§ AVAILABLE DATA

┄┄┄┄┄┄┄┄┄┄

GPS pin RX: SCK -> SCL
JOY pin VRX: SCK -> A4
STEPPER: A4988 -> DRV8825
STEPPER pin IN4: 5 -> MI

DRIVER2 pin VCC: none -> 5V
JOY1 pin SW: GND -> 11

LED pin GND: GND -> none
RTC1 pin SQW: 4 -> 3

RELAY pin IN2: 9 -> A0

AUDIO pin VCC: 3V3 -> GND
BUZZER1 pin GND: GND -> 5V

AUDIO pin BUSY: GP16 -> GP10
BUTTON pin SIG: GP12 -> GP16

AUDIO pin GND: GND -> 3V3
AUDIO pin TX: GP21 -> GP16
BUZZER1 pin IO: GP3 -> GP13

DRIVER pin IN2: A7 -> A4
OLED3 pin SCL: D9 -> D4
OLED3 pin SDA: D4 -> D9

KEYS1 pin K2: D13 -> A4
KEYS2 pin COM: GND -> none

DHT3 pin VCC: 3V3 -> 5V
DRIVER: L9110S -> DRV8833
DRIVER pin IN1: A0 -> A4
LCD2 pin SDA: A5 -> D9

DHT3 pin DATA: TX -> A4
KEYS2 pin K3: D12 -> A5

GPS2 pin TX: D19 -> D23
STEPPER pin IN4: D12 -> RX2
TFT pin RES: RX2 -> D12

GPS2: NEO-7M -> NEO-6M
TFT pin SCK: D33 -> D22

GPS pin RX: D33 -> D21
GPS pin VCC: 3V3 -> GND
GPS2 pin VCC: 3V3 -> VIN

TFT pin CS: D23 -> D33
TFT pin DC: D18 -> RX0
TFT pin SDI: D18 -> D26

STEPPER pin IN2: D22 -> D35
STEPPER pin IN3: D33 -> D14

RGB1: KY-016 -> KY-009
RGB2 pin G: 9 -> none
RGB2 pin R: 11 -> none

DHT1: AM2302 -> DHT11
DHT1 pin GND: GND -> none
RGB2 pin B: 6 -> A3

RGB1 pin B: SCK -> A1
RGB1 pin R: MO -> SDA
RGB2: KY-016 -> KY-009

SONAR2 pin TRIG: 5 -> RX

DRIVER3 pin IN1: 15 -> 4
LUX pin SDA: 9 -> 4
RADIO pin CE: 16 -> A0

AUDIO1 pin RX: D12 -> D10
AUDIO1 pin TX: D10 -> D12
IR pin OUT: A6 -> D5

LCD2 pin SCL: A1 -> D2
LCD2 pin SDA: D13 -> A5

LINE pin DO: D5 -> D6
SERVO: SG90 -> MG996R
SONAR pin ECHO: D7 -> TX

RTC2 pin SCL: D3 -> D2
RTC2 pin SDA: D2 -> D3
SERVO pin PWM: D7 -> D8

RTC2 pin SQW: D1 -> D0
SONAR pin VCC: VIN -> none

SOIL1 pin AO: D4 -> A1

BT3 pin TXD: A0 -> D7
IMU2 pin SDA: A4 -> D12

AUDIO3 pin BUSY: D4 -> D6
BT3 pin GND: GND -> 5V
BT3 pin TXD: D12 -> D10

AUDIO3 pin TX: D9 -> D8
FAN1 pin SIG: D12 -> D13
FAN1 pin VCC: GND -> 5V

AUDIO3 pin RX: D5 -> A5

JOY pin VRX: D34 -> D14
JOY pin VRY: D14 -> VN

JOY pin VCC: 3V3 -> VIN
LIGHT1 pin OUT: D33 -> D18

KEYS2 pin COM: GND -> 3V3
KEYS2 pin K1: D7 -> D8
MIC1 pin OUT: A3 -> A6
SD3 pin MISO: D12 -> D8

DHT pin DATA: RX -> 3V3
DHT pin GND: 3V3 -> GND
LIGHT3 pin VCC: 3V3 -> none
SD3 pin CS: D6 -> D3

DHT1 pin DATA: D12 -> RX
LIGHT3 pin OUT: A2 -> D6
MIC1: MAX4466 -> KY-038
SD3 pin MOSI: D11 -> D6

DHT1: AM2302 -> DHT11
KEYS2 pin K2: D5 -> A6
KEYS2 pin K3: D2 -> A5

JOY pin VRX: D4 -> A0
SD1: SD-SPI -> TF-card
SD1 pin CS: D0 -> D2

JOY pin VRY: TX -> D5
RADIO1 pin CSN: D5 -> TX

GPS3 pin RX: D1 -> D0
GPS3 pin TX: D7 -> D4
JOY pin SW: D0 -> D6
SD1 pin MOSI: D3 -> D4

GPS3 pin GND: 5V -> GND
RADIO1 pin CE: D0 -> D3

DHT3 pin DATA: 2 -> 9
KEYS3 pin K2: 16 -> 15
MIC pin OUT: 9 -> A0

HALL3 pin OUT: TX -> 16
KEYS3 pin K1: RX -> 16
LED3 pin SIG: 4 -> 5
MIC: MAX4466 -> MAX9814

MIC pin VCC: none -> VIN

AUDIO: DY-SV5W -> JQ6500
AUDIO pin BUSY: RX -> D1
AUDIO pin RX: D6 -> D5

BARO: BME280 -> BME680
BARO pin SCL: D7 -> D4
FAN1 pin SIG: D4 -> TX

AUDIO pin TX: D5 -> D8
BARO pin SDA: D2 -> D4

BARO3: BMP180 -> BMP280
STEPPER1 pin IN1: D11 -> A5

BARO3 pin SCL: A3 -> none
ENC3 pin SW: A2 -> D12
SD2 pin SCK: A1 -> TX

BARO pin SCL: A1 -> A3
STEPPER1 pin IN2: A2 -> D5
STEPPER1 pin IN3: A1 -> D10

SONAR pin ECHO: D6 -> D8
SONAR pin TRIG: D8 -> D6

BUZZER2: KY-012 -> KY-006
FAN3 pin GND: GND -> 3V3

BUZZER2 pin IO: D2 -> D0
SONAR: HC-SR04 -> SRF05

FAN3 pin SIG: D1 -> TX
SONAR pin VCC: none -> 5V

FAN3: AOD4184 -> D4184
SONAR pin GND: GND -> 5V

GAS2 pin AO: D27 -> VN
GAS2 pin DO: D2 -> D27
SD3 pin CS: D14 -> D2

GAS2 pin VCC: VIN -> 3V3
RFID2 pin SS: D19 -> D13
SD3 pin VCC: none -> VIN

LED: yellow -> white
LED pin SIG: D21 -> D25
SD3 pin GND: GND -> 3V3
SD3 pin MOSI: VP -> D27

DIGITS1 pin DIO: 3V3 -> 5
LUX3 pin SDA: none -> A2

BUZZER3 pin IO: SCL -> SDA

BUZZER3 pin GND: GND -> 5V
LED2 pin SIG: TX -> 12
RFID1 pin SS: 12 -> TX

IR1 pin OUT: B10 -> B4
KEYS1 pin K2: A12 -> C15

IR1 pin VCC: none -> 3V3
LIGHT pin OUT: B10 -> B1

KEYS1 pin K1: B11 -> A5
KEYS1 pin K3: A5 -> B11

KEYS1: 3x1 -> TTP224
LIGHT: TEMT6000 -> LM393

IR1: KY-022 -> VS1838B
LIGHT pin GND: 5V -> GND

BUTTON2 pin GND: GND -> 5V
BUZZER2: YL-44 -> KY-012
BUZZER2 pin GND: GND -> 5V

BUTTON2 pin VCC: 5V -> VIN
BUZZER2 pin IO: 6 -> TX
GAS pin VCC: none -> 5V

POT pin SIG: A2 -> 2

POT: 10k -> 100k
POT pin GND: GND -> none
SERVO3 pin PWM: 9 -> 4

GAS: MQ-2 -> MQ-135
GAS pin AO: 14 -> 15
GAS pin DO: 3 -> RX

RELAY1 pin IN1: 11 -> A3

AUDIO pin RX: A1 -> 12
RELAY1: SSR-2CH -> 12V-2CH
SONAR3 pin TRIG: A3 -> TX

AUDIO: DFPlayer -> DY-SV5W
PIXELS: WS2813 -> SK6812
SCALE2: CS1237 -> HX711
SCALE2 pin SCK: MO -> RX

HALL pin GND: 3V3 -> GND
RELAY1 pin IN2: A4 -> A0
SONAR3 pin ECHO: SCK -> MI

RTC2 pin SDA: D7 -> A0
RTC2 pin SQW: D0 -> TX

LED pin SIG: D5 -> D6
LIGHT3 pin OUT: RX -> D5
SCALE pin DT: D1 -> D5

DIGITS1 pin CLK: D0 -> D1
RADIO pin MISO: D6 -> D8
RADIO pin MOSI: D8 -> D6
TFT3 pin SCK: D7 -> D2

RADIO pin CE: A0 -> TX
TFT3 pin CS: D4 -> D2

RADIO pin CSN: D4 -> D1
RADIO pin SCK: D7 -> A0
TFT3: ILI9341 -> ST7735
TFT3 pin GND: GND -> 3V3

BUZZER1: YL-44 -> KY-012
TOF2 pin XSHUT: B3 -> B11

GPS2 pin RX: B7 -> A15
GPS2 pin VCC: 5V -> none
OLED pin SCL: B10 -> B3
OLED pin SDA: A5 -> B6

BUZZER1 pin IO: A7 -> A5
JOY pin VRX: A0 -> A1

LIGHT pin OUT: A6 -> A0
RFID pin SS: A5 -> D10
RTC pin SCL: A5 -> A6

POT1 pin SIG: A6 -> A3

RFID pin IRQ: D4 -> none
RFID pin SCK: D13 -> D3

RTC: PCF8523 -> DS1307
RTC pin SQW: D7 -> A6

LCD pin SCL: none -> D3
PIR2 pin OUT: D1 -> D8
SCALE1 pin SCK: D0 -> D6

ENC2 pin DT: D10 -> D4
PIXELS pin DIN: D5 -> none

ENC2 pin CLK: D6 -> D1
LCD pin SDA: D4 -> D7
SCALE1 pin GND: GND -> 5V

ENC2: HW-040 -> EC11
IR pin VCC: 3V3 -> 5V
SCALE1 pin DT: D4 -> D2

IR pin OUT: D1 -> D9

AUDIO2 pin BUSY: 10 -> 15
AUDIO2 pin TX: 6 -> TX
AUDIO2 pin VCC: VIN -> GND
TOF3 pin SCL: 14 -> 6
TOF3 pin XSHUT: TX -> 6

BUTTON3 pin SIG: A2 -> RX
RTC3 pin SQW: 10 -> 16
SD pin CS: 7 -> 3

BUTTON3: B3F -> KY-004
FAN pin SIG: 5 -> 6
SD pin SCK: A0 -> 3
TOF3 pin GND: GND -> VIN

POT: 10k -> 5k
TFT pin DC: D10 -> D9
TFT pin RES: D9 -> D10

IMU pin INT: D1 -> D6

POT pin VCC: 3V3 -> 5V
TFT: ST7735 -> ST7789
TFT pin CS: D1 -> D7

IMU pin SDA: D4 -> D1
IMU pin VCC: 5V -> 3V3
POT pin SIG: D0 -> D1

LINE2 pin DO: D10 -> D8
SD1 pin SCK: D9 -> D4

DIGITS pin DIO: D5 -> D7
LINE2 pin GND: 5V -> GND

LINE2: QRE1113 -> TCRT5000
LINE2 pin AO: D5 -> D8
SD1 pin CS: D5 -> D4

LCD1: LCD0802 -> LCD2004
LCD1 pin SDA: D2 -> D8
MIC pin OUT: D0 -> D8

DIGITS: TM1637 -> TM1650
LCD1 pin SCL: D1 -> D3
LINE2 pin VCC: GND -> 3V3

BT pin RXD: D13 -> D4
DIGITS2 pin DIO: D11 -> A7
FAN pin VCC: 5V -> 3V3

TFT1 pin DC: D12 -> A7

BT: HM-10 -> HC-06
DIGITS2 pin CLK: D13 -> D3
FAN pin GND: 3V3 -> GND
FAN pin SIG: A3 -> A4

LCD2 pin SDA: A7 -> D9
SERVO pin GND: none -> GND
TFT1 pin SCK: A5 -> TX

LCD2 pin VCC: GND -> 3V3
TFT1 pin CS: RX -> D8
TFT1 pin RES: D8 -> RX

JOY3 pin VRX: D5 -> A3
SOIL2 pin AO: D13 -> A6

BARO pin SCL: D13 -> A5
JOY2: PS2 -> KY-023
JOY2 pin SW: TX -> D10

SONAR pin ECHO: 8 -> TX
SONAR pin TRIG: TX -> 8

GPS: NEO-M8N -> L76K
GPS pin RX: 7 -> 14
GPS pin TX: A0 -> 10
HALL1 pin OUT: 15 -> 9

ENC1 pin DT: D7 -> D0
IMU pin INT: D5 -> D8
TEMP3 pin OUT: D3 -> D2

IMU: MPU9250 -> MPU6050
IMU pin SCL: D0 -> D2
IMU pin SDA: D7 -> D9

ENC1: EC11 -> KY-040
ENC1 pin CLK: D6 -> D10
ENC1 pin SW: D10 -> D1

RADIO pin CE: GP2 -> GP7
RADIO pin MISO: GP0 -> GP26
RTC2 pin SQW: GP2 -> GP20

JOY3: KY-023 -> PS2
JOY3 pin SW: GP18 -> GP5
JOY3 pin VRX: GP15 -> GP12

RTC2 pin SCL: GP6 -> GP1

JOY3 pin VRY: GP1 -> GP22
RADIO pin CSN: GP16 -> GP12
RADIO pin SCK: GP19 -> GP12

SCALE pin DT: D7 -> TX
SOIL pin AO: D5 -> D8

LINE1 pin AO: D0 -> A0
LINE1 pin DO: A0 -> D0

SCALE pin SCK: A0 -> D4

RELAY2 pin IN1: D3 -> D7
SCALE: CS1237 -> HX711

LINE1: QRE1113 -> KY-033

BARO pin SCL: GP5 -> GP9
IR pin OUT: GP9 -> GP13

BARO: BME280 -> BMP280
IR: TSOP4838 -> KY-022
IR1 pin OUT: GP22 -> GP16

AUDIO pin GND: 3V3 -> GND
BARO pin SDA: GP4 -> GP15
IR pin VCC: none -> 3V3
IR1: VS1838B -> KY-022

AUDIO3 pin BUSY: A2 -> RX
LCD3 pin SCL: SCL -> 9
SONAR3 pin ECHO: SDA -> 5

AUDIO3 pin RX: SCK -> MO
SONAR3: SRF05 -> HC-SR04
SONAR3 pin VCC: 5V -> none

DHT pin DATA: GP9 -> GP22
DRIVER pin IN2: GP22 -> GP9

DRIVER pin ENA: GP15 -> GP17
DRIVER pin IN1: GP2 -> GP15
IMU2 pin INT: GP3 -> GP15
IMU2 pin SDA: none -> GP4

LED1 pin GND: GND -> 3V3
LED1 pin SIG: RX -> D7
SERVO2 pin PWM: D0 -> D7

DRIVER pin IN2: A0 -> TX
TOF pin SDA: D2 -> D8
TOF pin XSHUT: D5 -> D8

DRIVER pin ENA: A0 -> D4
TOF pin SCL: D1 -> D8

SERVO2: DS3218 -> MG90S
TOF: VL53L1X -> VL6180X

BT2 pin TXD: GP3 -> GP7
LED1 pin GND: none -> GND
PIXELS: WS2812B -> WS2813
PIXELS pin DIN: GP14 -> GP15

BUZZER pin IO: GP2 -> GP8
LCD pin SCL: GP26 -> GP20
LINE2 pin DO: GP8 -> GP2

┄┄┄┄┄┄┄┄┄┄

§ WORK INSTRUCTION
Look back at the entries above and repeat, unchanged, every line from the line holding "TFT pin SDI: D18 -> D26" through the line holding "BT3 pin TXD: D12 -> D10".

§ RESULT FOR THIS TASK
TFT pin SDI: D18 -> D26

STEPPER pin IN2: D22 -> D35
STEPPER pin IN3: D33 -> D14

RGB1: KY-016 -> KY-009
RGB2 pin G: 9 -> none
RGB2 pin R: 11 -> none

DHT1: AM2302 -> DHT11
DHT1 pin GND: GND -> none
RGB2 pin B: 6 -> A3

RGB1 pin B: SCK -> A1
RGB1 pin R: MO -> SDA
RGB2: KY-016 -> KY-009

SONAR2 pin TRIG: 5 -> RX

DRIVER3 pin IN1: 15 -> 4
LUX pin SDA: 9 -> 4
RADIO pin CE: 16 -> A0

AUDIO1 pin RX: D12 -> D10
AUDIO1 pin TX: D10 -> D12
IR pin OUT: A6 -> D5

LCD2 pin SCL: A1 -> D2
LCD2 pin SDA: D13 -> A5

LINE pin DO: D5 -> D6
SERVO: SG90 -> MG996R
SONAR pin ECHO: D7 -> TX

RTC2 pin SCL: D3 -> D2
RTC2 pin SDA: D2 -> D3
SERVO pin PWM: D7 -> D8

RTC2 pin SQW: D1 -> D0
SONAR pin VCC: VIN -> none

SOIL1 pin AO: D4 -> A1

BT3 pin TXD: A0 -> D7
IMU2 pin SDA: A4 -> D12

AUDIO3 pin BUSY: D4 -> D6
BT3 pin GND: GND -> 5V
BT3 pin TXD: D12 -> D10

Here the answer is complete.